Retype, word for word, every line starting at the line with "R104: 5.6k (VCC, W10) -> 27k (VCC, W10)" and ending with the final line of the entries; skip the pictures.

Version comparison data:
+---+
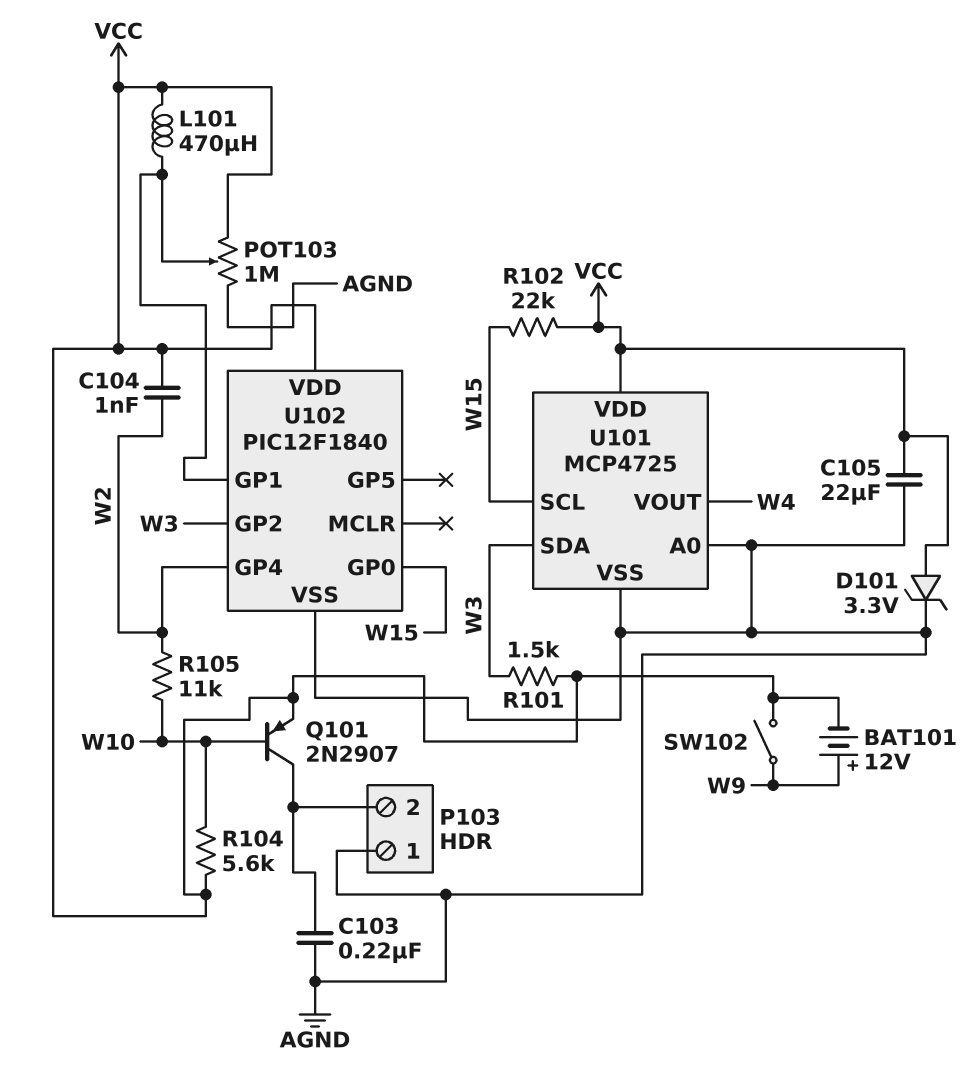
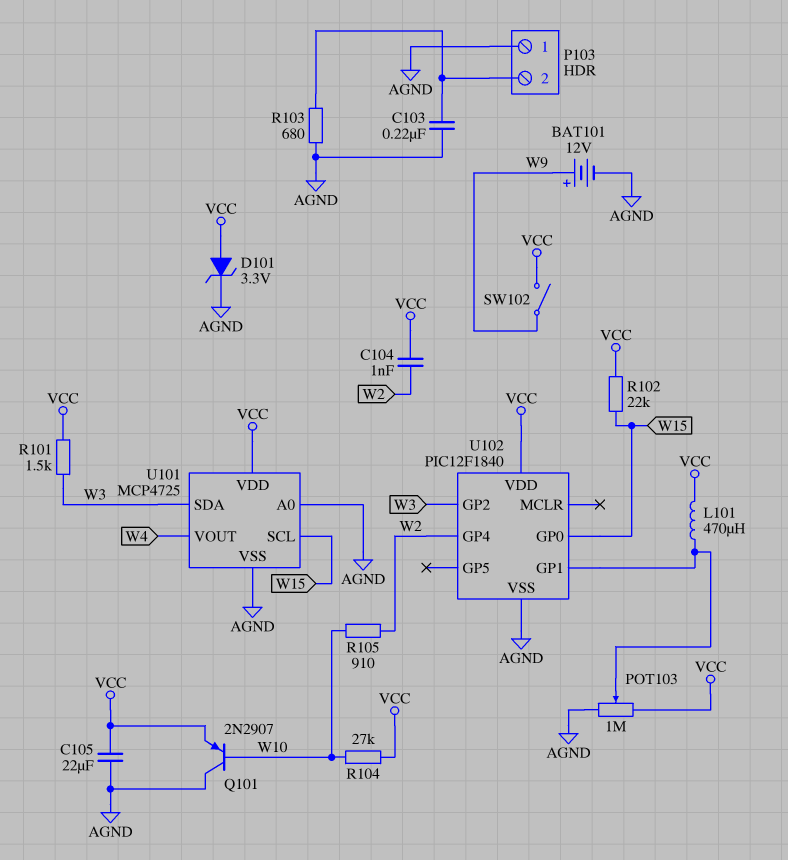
BAT101: 12V (plus W9, minus VCC) -> 12V (plus W9, minus AGND)
Q101: PNP 2N2907 (B W10, C P103/2, E VCC) -> PNP 2N2907 (B W10, C AGND, E VCC)
R103: none -> 680 (AGND, P103/2)
R104: 5.6k (VCC, W10) -> 27k (VCC, W10)
R105: 11k (W2, W10) -> 910 (W2, W10)

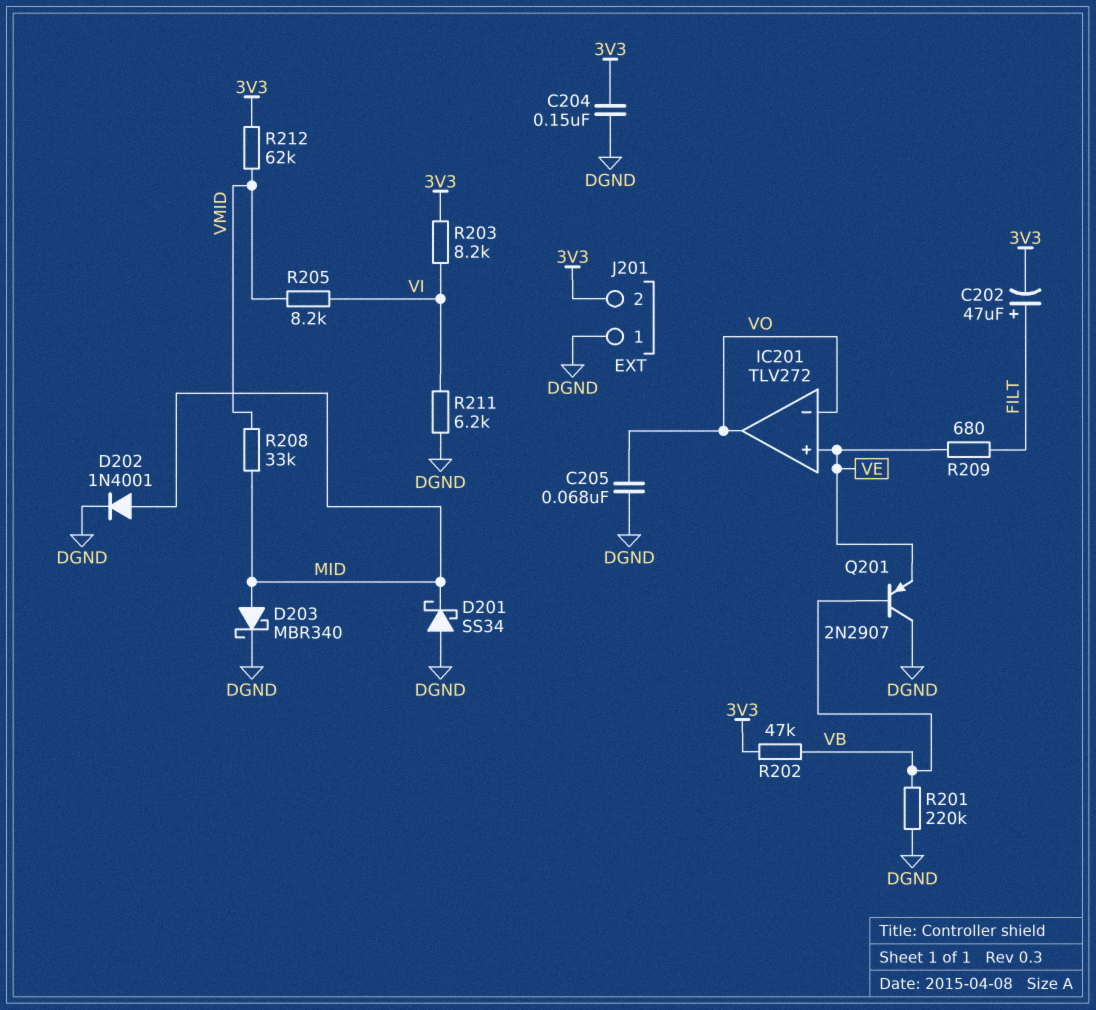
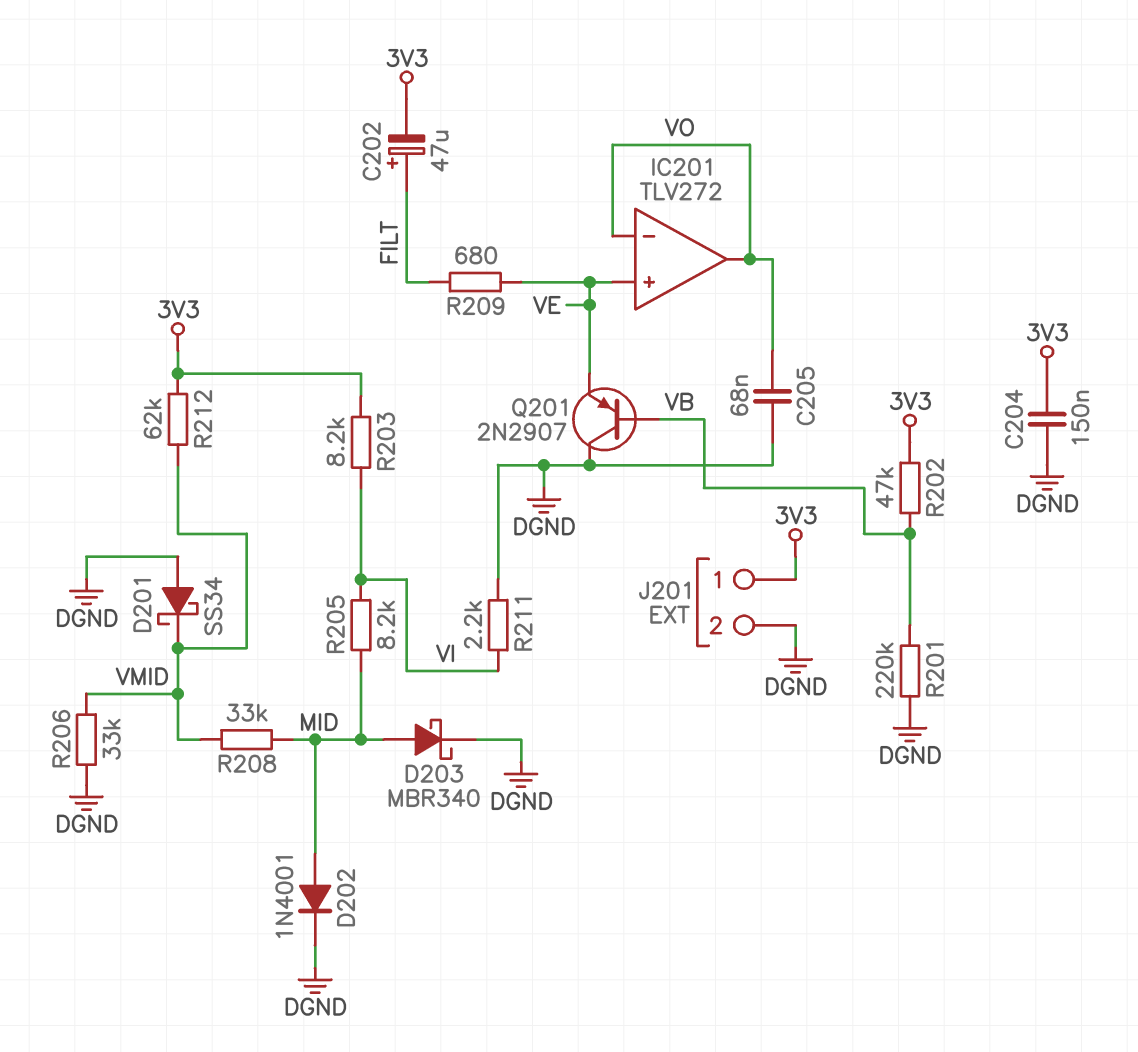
D201: schottky SS34 (A DGND, K MID) -> schottky SS34 (A DGND, K VMID)
J201 pin 1: DGND -> 3V3
J201 pin 2: 3V3 -> DGND
R205: 8.2k (VI, VMID) -> 8.2k (MID, VI)
R206: none -> 33k (DGND, VMID)
R211: 6.2k (DGND, VI) -> 2.2k (DGND, VI)

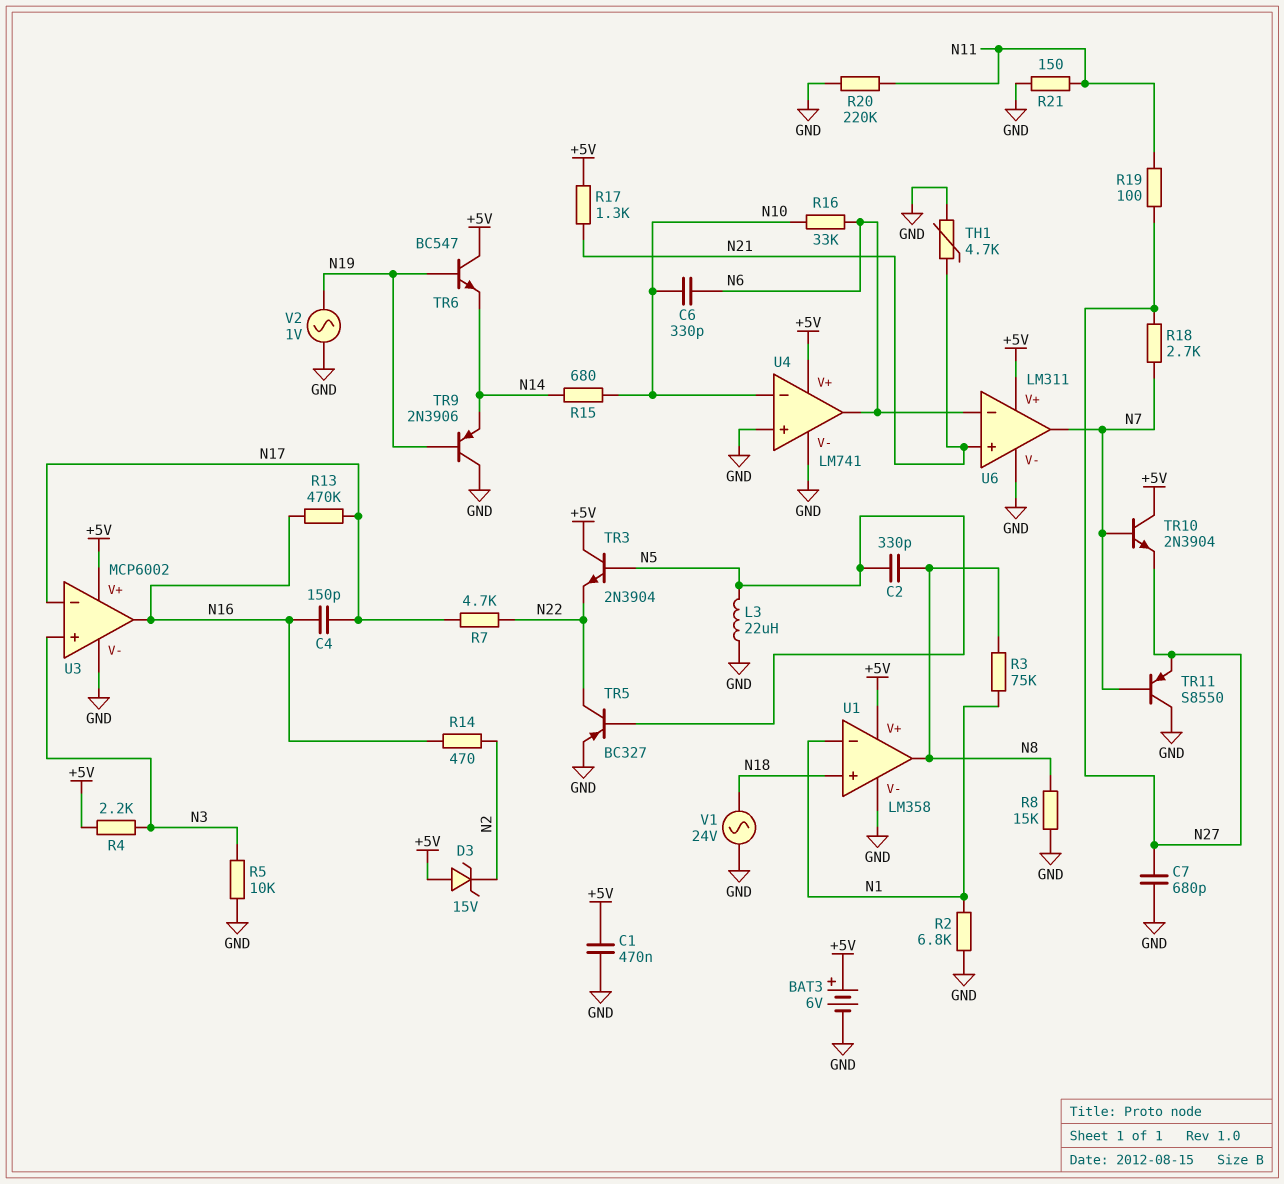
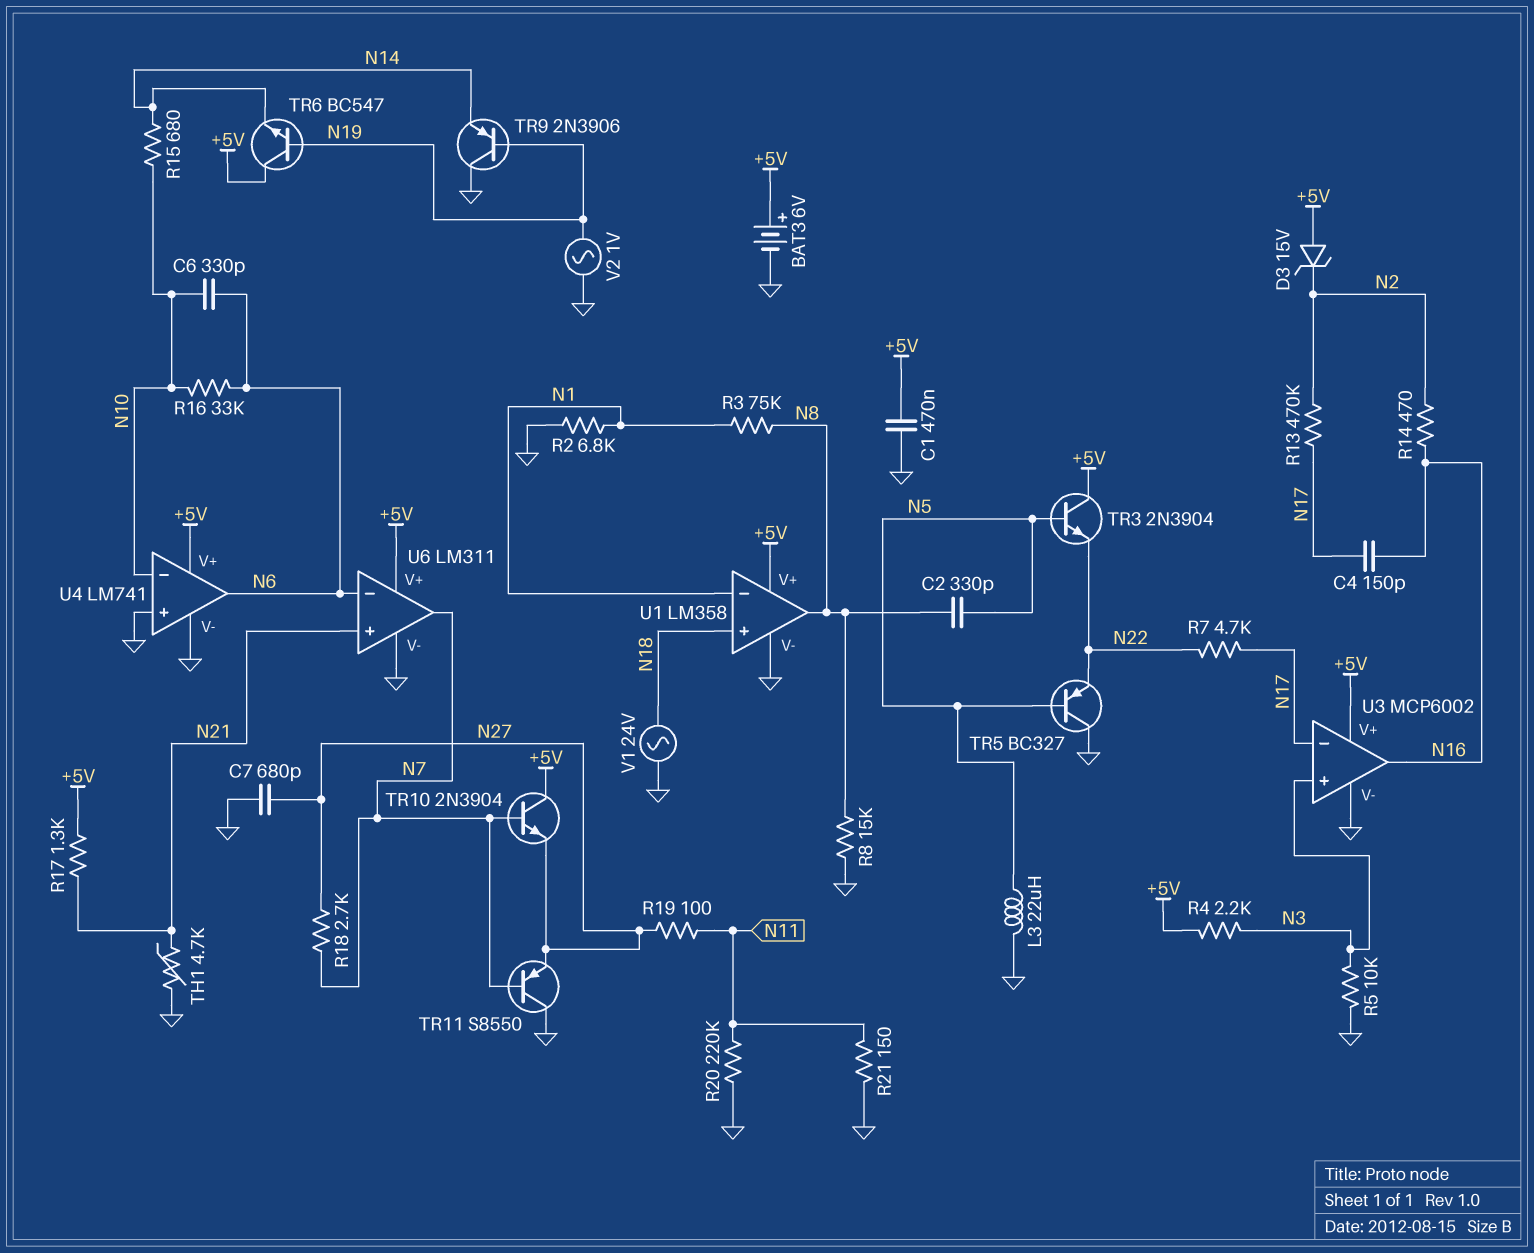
R13: 470k (N16, N17) -> 470k (N2, N17)
TR5: PNP BC327 (B N5, C N22, E GND) -> PNP BC327 (B N5, C GND, E N22)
+---+
### [ANSWER TO THIS PROBLEM]
R104: 5.6k (VCC, W10) -> 27k (VCC, W10)
R105: 11k (W2, W10) -> 910 (W2, W10)

D201: schottky SS34 (A DGND, K MID) -> schottky SS34 (A DGND, K VMID)
J201 pin 1: DGND -> 3V3
J201 pin 2: 3V3 -> DGND
R205: 8.2k (VI, VMID) -> 8.2k (MID, VI)
R206: none -> 33k (DGND, VMID)
R211: 6.2k (DGND, VI) -> 2.2k (DGND, VI)

R13: 470k (N16, N17) -> 470k (N2, N17)
TR5: PNP BC327 (B N5, C N22, E GND) -> PNP BC327 (B N5, C GND, E N22)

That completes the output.